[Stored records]
####################
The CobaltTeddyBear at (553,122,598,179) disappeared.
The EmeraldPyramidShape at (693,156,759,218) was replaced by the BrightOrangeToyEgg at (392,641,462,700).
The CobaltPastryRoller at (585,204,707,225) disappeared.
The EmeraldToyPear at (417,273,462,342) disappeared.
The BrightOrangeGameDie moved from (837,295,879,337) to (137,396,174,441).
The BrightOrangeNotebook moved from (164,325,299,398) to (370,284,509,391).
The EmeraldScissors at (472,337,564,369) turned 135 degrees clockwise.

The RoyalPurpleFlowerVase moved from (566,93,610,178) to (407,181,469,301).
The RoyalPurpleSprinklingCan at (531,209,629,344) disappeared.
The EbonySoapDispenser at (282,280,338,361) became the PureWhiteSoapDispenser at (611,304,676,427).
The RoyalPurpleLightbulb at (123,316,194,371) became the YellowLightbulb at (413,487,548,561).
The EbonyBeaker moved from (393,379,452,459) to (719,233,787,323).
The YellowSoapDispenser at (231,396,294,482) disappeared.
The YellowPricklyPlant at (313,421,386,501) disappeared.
####################
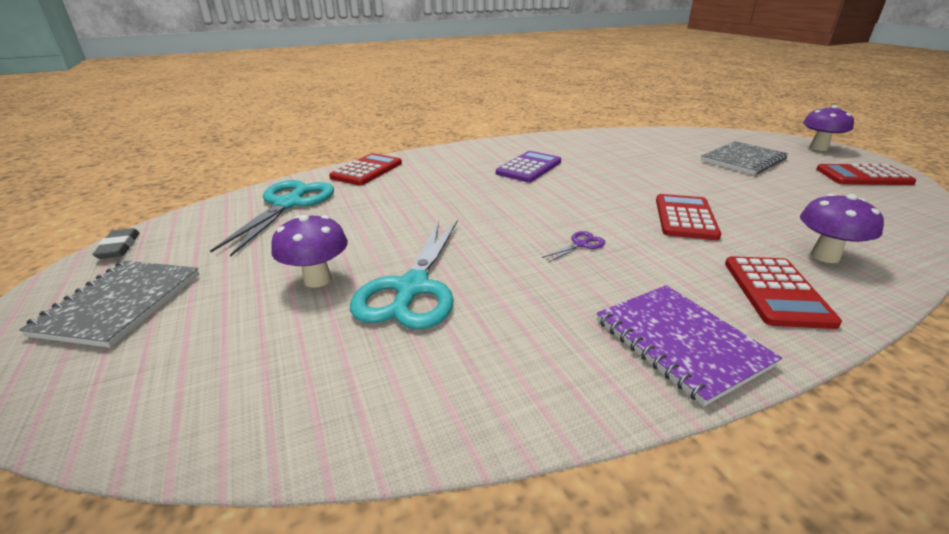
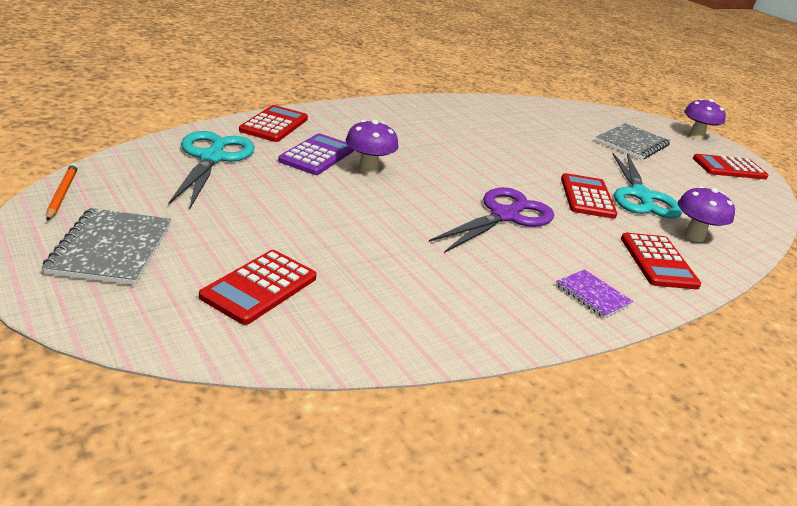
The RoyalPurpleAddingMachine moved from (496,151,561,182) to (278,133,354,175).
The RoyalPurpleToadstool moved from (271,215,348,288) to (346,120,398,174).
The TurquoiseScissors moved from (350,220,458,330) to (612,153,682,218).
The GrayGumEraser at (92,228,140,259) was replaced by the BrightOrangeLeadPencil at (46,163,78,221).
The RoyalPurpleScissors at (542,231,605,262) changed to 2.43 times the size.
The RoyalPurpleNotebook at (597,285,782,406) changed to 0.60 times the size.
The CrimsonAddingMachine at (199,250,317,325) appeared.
####################
▸ **THE PROBLEM**
All that is wanted is a faithful reproduction of the line above with "The CobaltTeddyBear at", the line with "The EmeraldToyPear at", and every line in between.

▸ **SOLVED EXERCISE**
The CobaltTeddyBear at (553,122,598,179) disappeared.
The EmeraldPyramidShape at (693,156,759,218) was replaced by the BrightOrangeToyEgg at (392,641,462,700).
The CobaltPastryRoller at (585,204,707,225) disappeared.
The EmeraldToyPear at (417,273,462,342) disappeared.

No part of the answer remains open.